Each entry is to be retyped exactly as it appears, and each image is to be dropped.
[Start of Attachment]
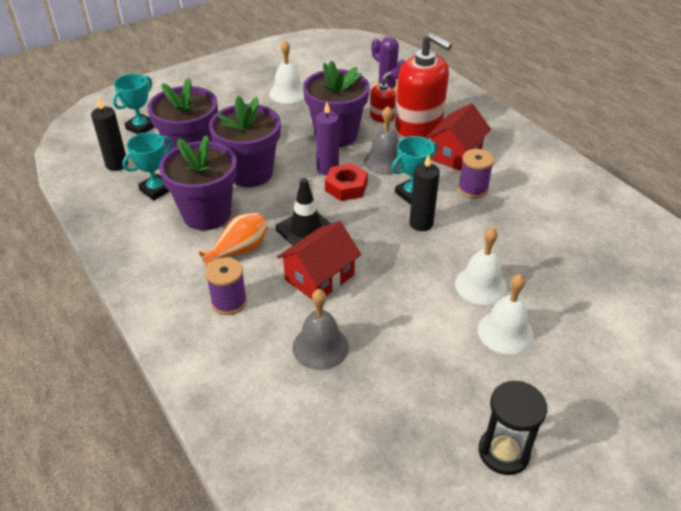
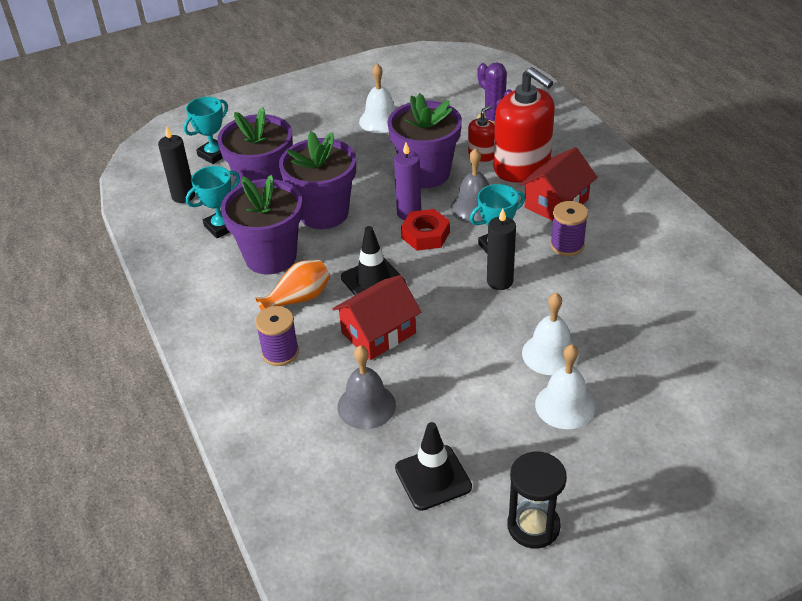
camera: 10 degrees right, 0 degrees up
(397, 412) = (433, 478): none -> black traffic cone

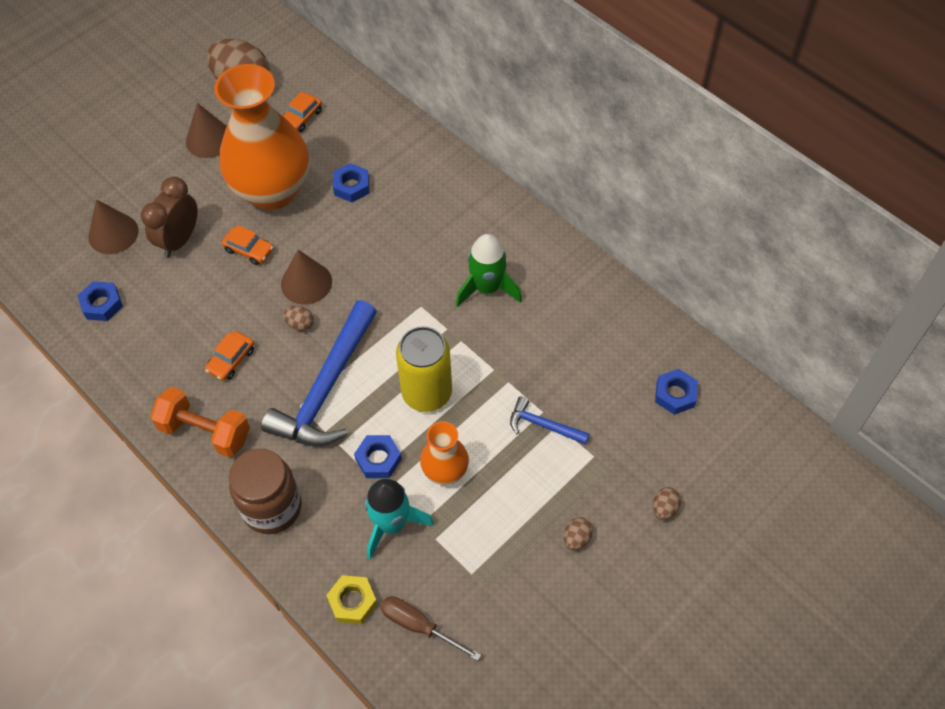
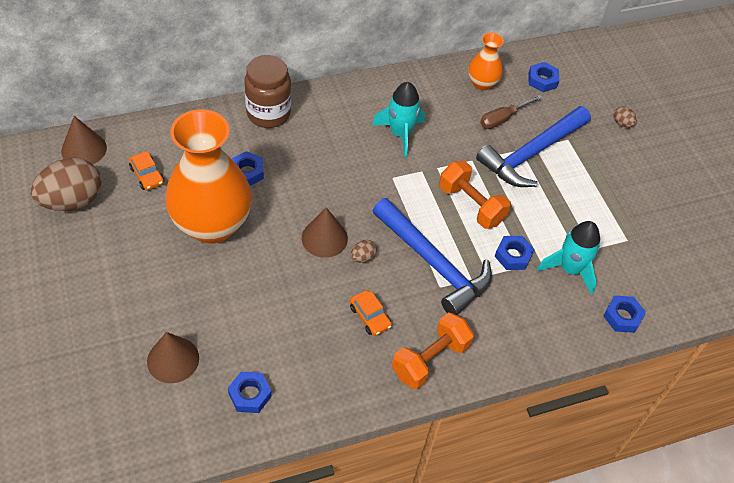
camera: 70 degrees left, 5 degrees down
(179, 240) = (218, 310): brown clock -> none
(209, 139) = (118, 248): brown cone -> brown cone (84, 149)
(249, 250) = (264, 264): orange car -> none
(272, 508) = (522, 338): brown jar -> brown jar (268, 113)
(352, 602) = (622, 317): yellow nut -> blue nut
(419, 626) = (655, 285): brown screwdriver -> brown screwdriver (503, 119)
(427, 393) = (471, 205): yellow can -> orange dumbbell
(445, 471) = (541, 221): orange vase -> orange vase (482, 83)
(487, 288) = (400, 134): green rocket -> turquoise rocket
(543, 425) = (531, 154): blue hammer -> blue hammer, size x2.11
(576, 538) = (625, 174): brown egg -> none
[End of Attachment]
## Answer to the problem
camera: 10 degrees right, 0 degrees up
(397, 412) = (433, 478): none -> black traffic cone

camera: 70 degrees left, 5 degrees down
(179, 240) = (218, 310): brown clock -> none
(209, 139) = (118, 248): brown cone -> brown cone (84, 149)
(249, 250) = (264, 264): orange car -> none
(272, 508) = (522, 338): brown jar -> brown jar (268, 113)
(352, 602) = (622, 317): yellow nut -> blue nut
(419, 626) = (655, 285): brown screwdriver -> brown screwdriver (503, 119)
(427, 393) = (471, 205): yellow can -> orange dumbbell
(445, 471) = (541, 221): orange vase -> orange vase (482, 83)
(487, 288) = (400, 134): green rocket -> turquoise rocket
(543, 425) = (531, 154): blue hammer -> blue hammer, size x2.11
(576, 538) = (625, 174): brown egg -> none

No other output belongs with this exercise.